### What needs to be done
Your copy must hold every line of the records word for word. It must hold no pictures.

** Available data follows **

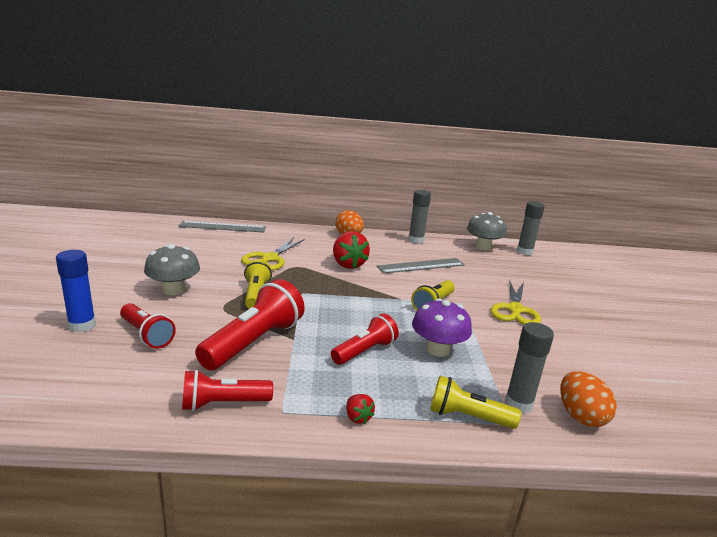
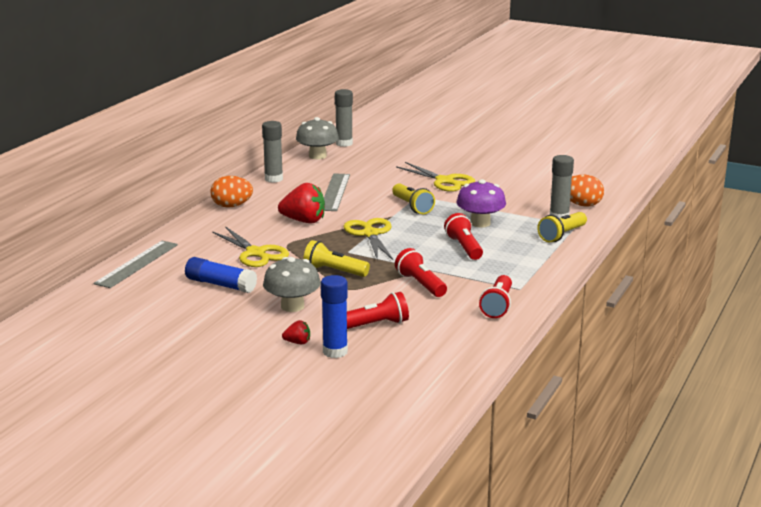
camera: 60 degrees left, 0 degrees up
(202, 257) = (220, 285): none -> blue glue stick
(254, 342) = (420, 284): red flashlight -> red flashlight, size x0.62
(350, 296) = (370, 234): none -> yellow scissors
(357, 417) = (541, 267): red strawberry -> red strawberry (298, 342)

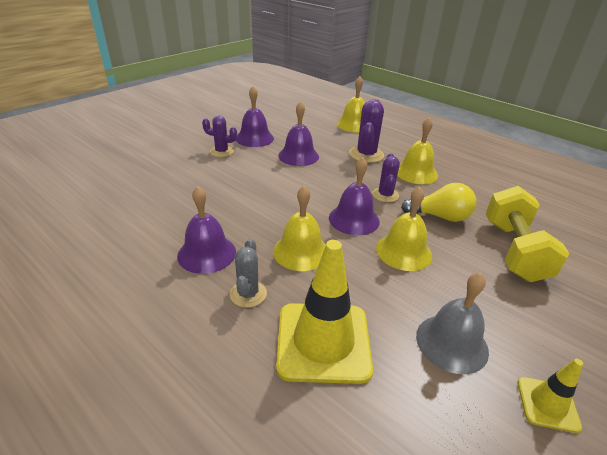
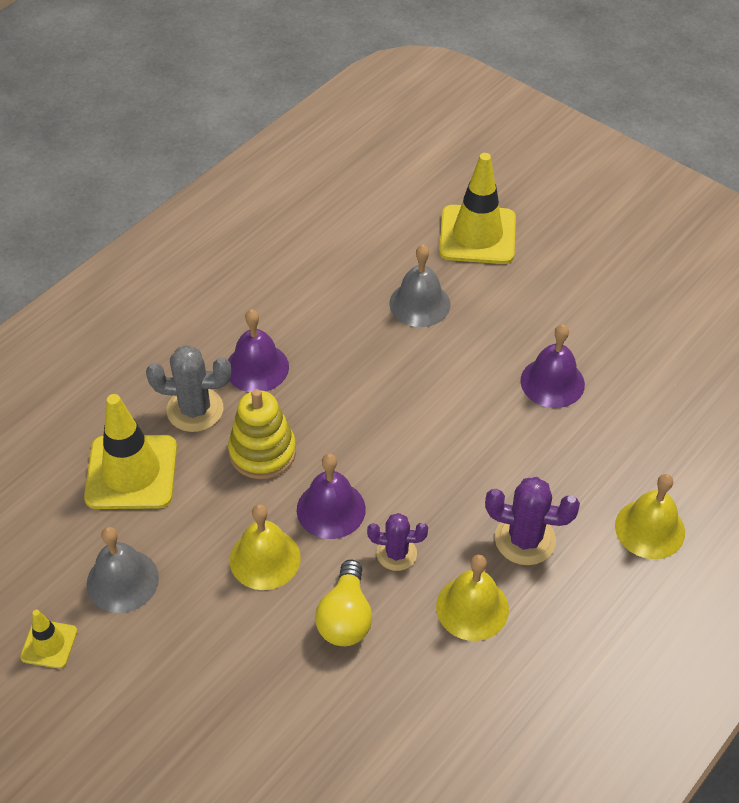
camera: 90 degrees right, 15 degrees up
(117, 150) = (477, 235): none -> yellow traffic cone
(170, 174) = (419, 304): none -> grey bell
(221, 151) = (496, 347): purple cactus -> none
(248, 294) = (195, 410): grey cactus -> grey cactus, size x1.51
(298, 156) = (501, 443): purple bell -> none
(301, 251) = (262, 452): yellow bell -> yellow stacking toy
(514, 250) = (270, 694): yellow dumbbell -> none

** End of Available data **

### Output for this exercise
camera: 60 degrees left, 0 degrees up
(202, 257) = (220, 285): none -> blue glue stick
(254, 342) = (420, 284): red flashlight -> red flashlight, size x0.62
(350, 296) = (370, 234): none -> yellow scissors
(357, 417) = (541, 267): red strawberry -> red strawberry (298, 342)

camera: 90 degrees right, 15 degrees up
(117, 150) = (477, 235): none -> yellow traffic cone
(170, 174) = (419, 304): none -> grey bell
(221, 151) = (496, 347): purple cactus -> none
(248, 294) = (195, 410): grey cactus -> grey cactus, size x1.51
(298, 156) = (501, 443): purple bell -> none
(301, 251) = (262, 452): yellow bell -> yellow stacking toy
(514, 250) = (270, 694): yellow dumbbell -> none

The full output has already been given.